[[ Data, beginning ]]

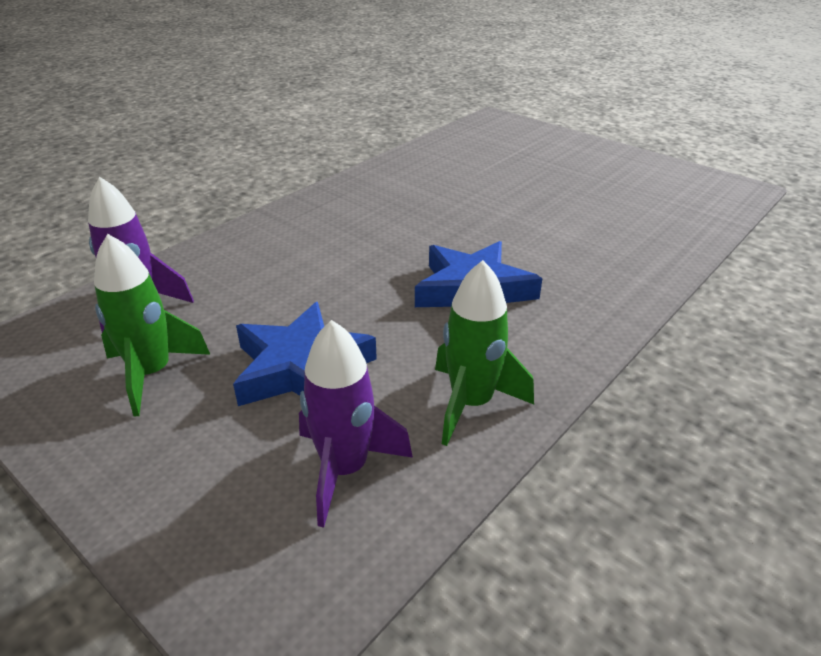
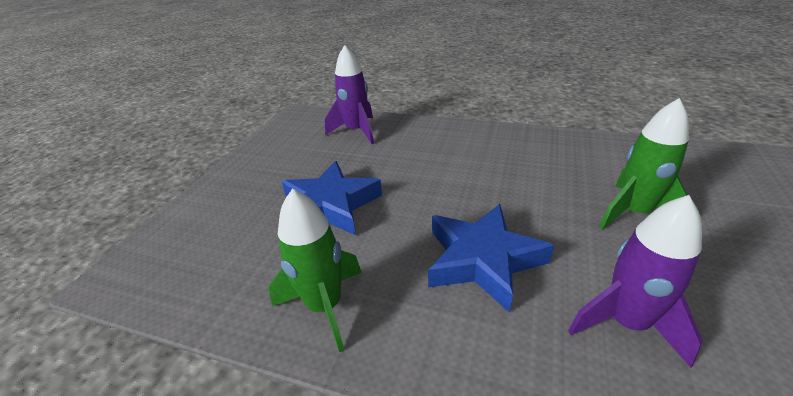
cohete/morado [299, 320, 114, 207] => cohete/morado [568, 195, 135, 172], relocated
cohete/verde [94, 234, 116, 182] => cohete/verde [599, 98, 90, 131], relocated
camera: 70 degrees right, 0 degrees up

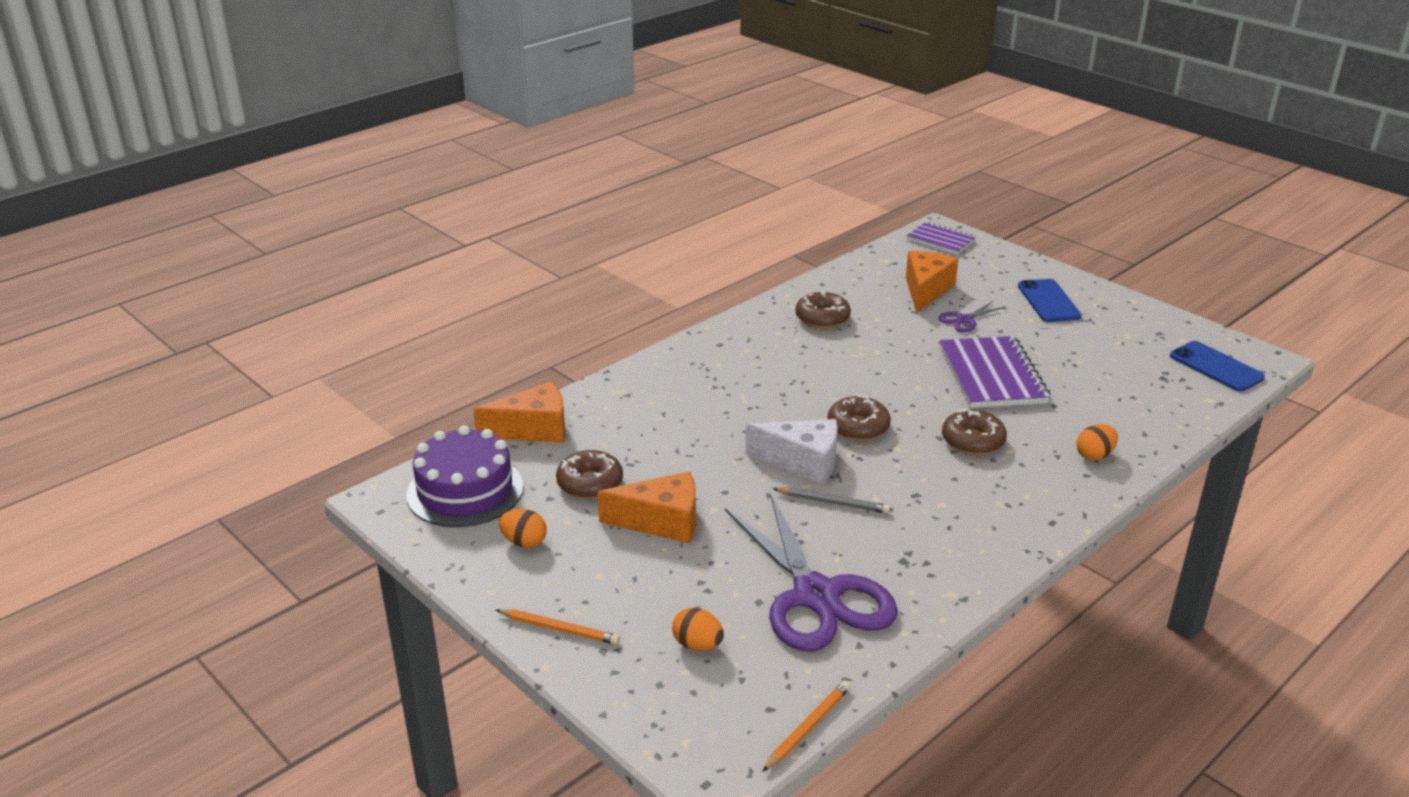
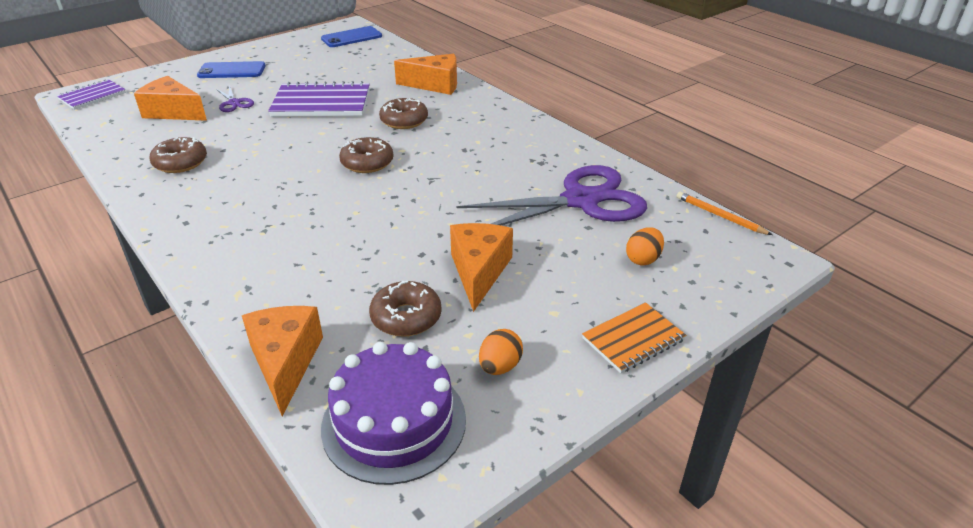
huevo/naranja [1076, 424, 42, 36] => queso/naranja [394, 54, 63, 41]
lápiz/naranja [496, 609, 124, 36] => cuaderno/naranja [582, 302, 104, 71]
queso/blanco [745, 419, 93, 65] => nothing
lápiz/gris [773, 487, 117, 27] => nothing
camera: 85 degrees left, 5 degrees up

[[ Data, end ]]

Task to carry out:
For this exercise, transcribe the entries above exactly, without any pictures.

Your solution:
cohete/morado [299, 320, 114, 207] => cohete/morado [568, 195, 135, 172], relocated
cohete/verde [94, 234, 116, 182] => cohete/verde [599, 98, 90, 131], relocated
camera: 70 degrees right, 0 degrees up

huevo/naranja [1076, 424, 42, 36] => queso/naranja [394, 54, 63, 41]
lápiz/naranja [496, 609, 124, 36] => cuaderno/naranja [582, 302, 104, 71]
queso/blanco [745, 419, 93, 65] => nothing
lápiz/gris [773, 487, 117, 27] => nothing
camera: 85 degrees left, 5 degrees up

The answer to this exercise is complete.